To do.
Which lines in the records below hold the word "none"? Copy each of them.

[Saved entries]
● ● ●

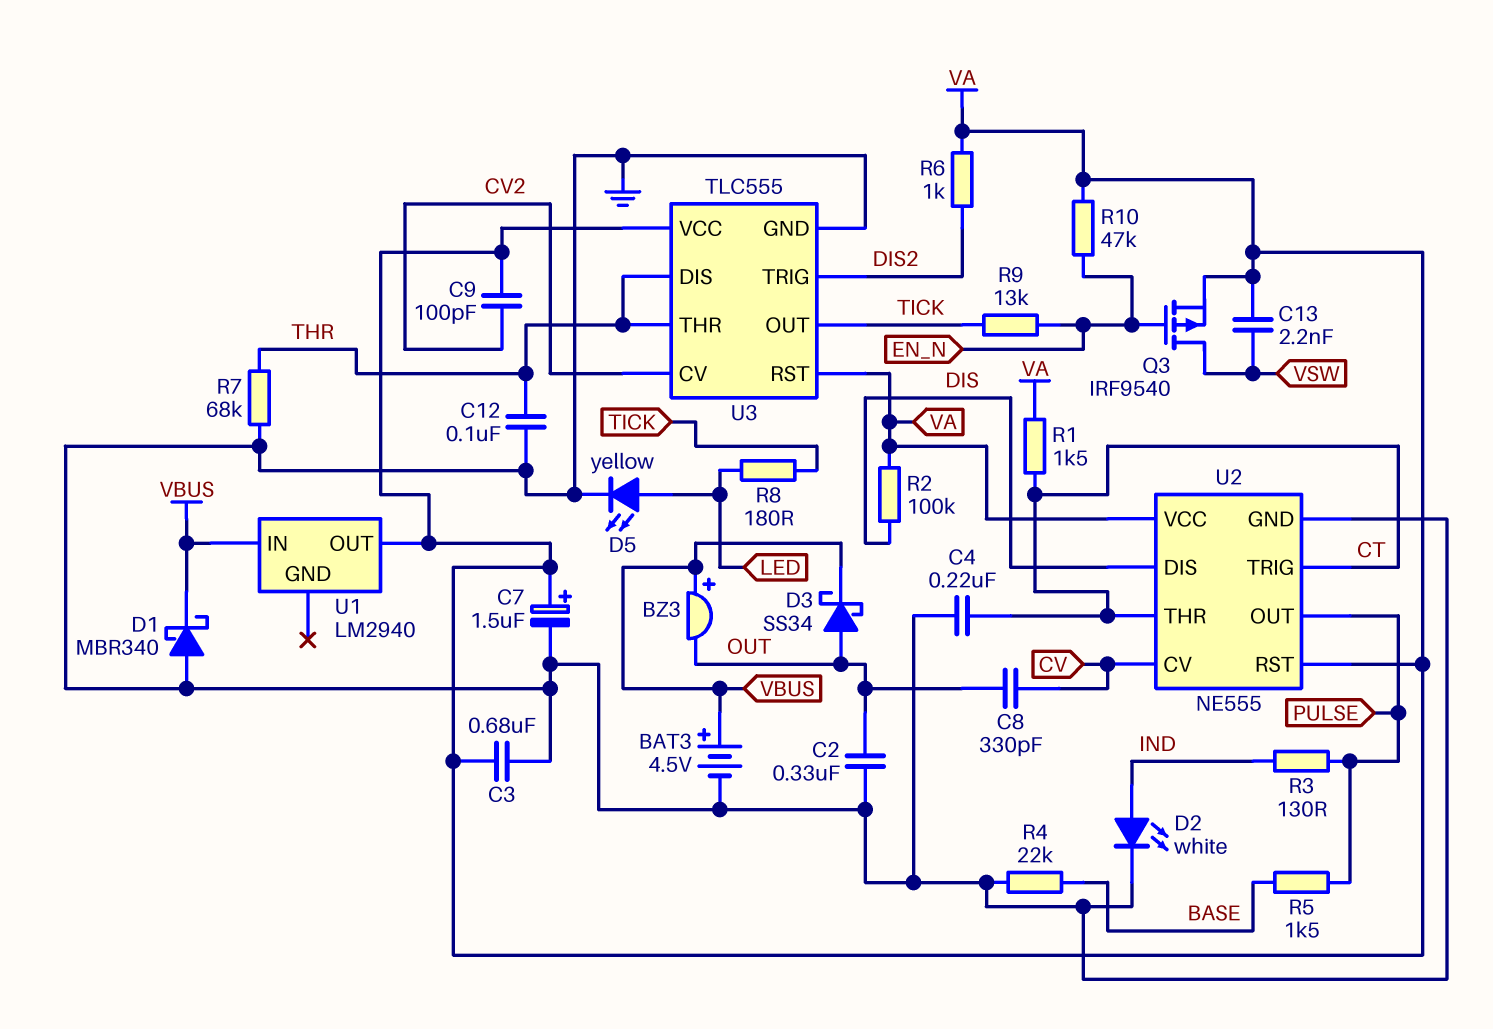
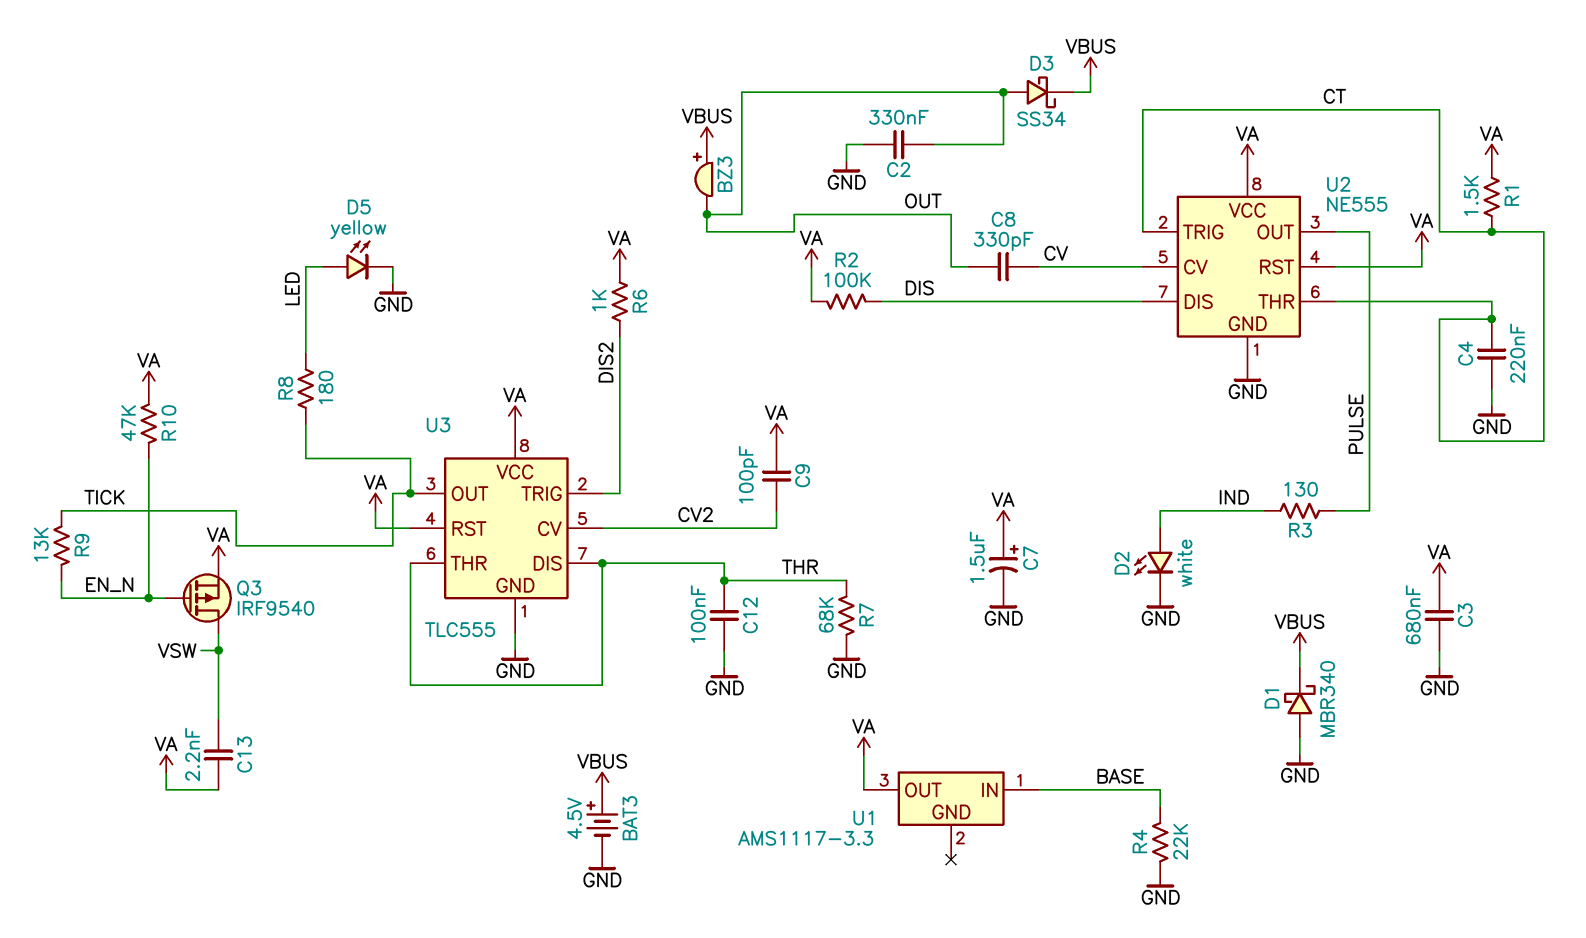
R5: 1.5k (BASE, PULSE) -> none
U1: LM2940 -> AMS1117-3.3
U1 pin IN: VBUS -> BASE

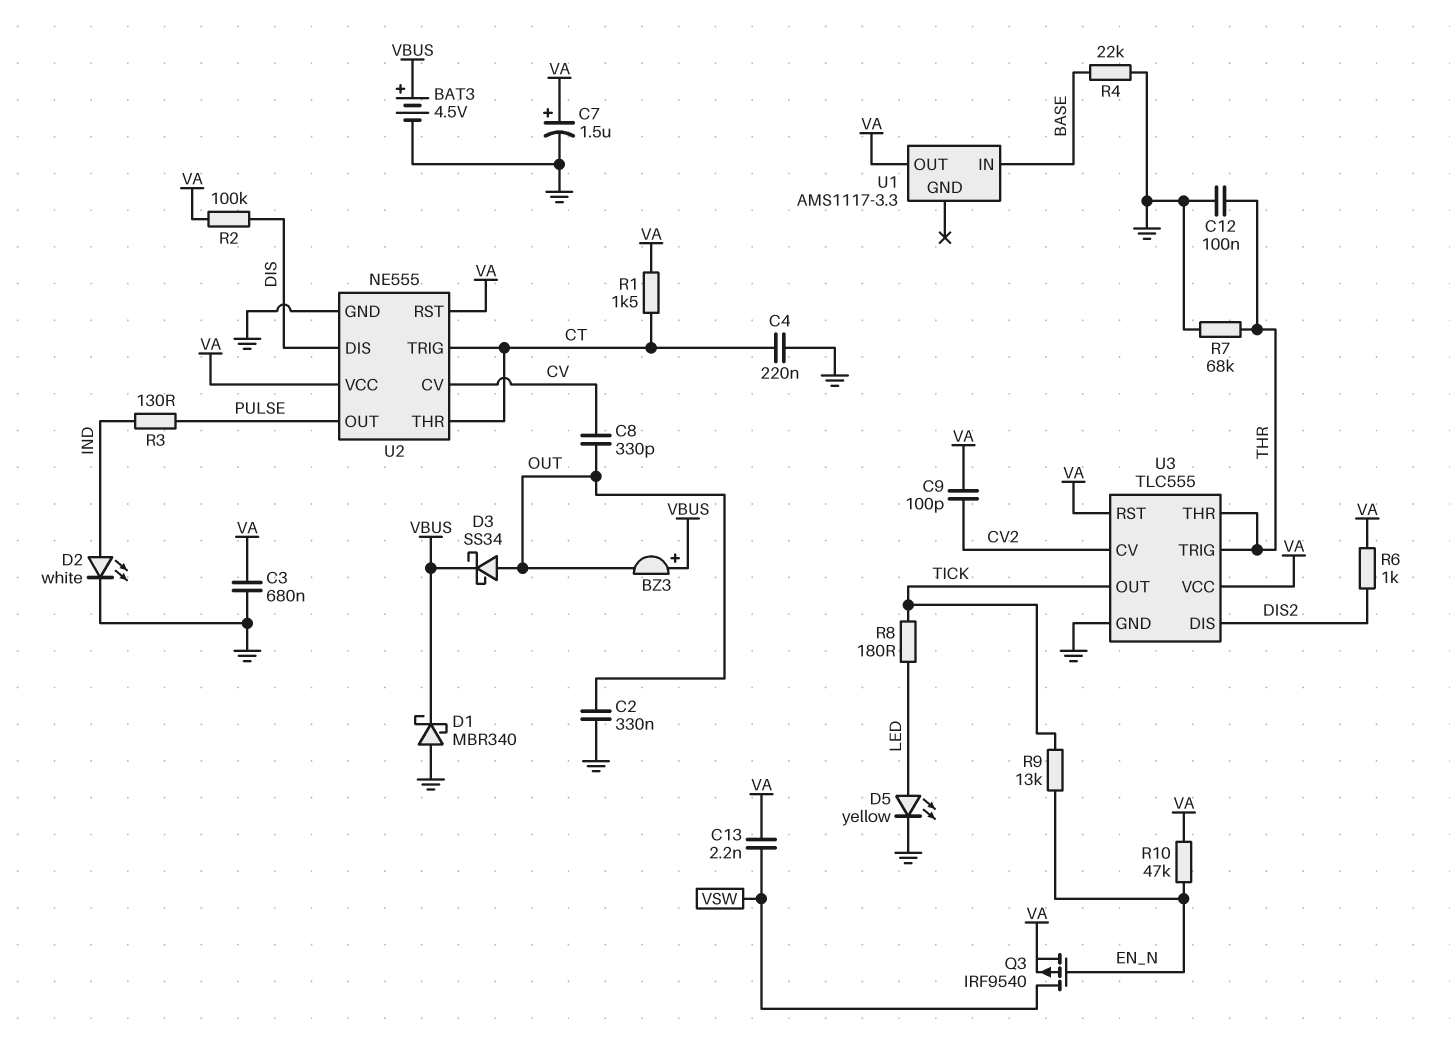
U3 pin DIS: THR -> DIS2
U3 pin TRIG: DIS2 -> THR

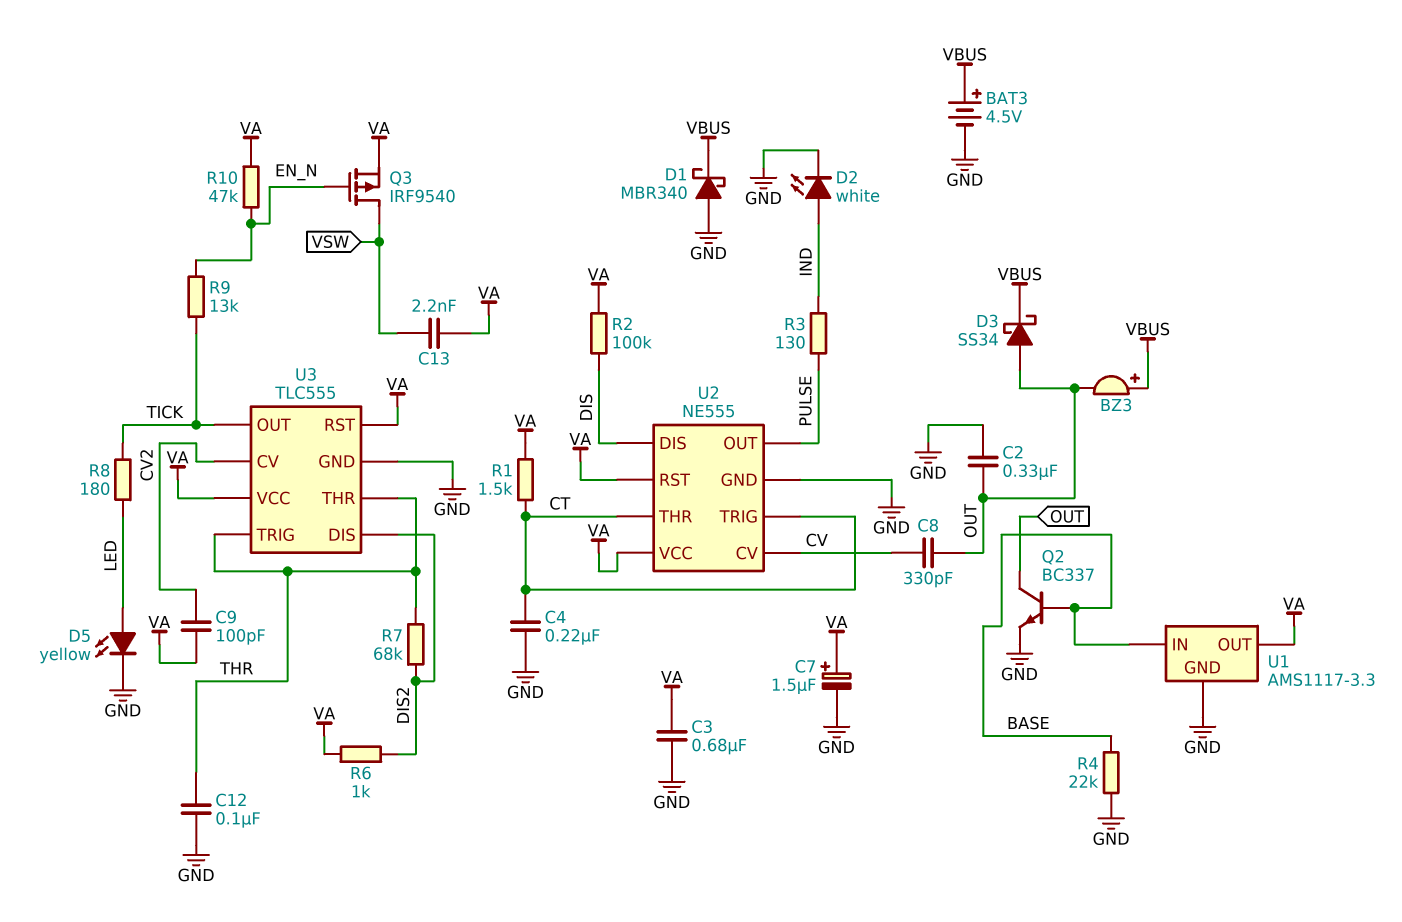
Q2: none -> NPN BC337 (B BASE, C OUT, E GND)
R7: 68k (GND, THR) -> 68k (DIS2, THR)
U1 pin GND: none -> GND

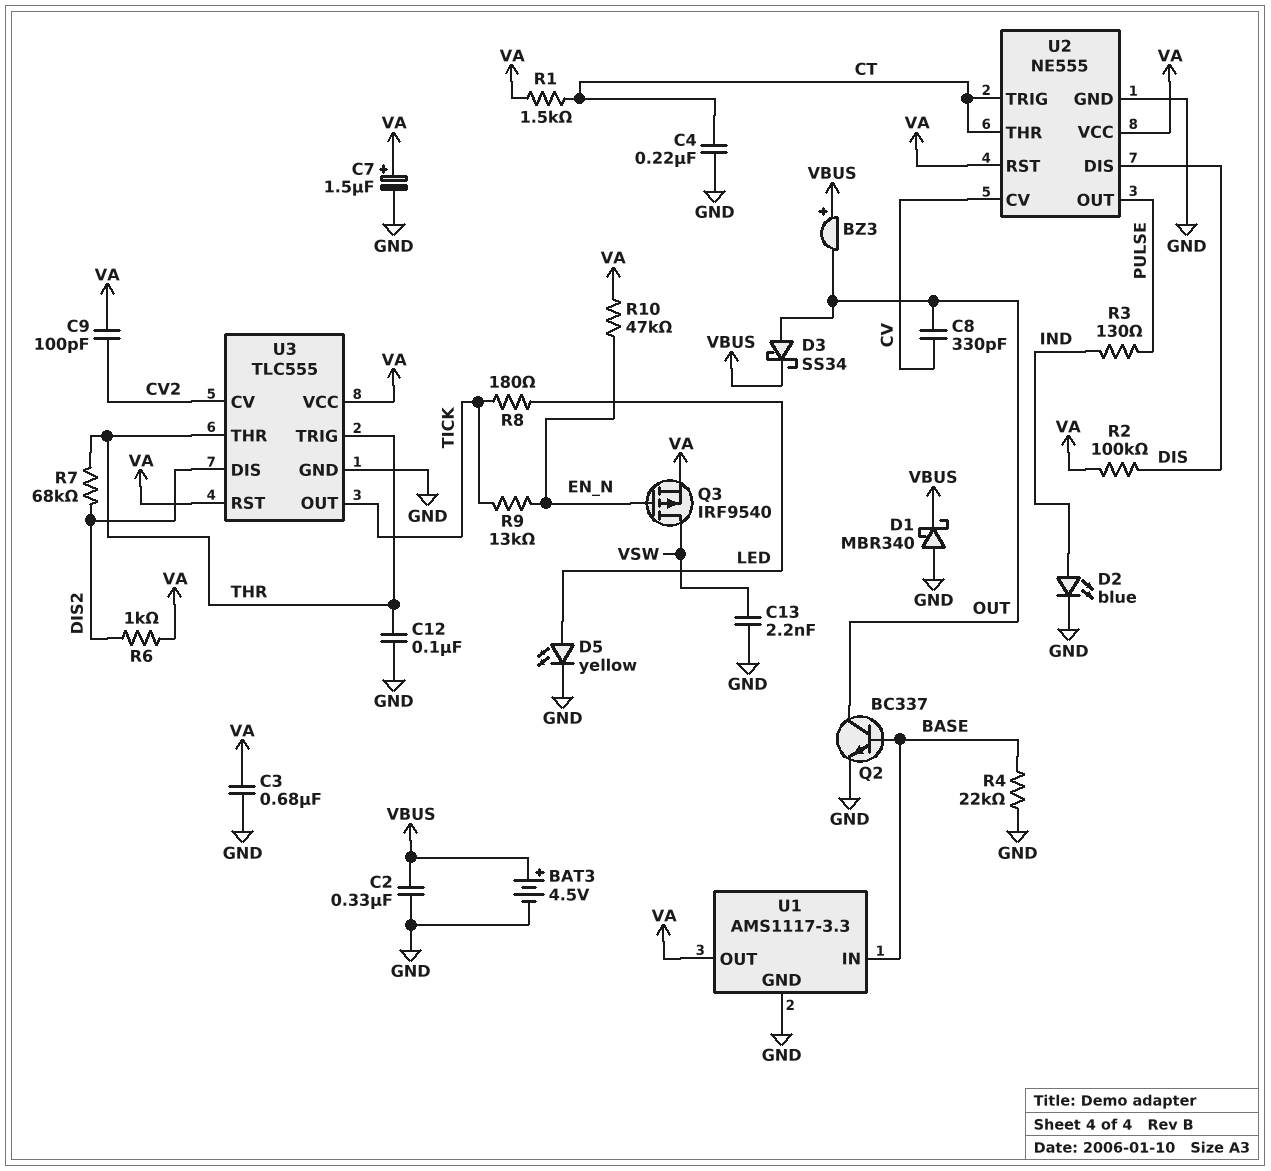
C2: 330nF (GND, OUT) -> 330nF (GND, VBUS)
C13: 2.2nF (VA, VSW) -> 2.2nF (GND, VSW)
D2: LED white (A IND, K GND) -> LED blue (A IND, K GND)

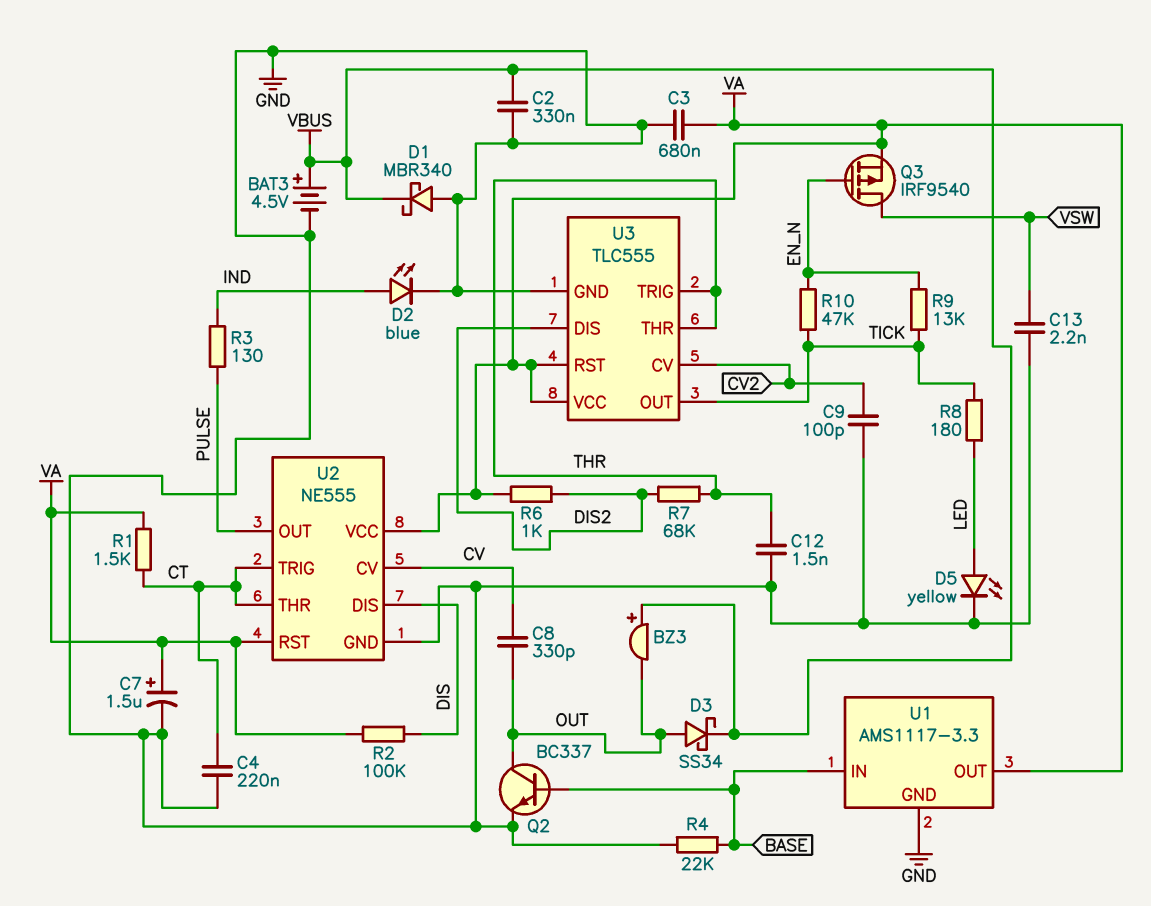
C9: 100pF (CV2, VA) -> 100pF (CV2, GND)
C12: 100nF (GND, THR) -> 1.5nF (GND, THR)
R10: 47k (EN_N, VA) -> 47k (EN_N, TICK)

● ● ●

Solution to this problem.
R5: 1.5k (BASE, PULSE) -> none
Q2: none -> NPN BC337 (B BASE, C OUT, E GND)
U1 pin GND: none -> GND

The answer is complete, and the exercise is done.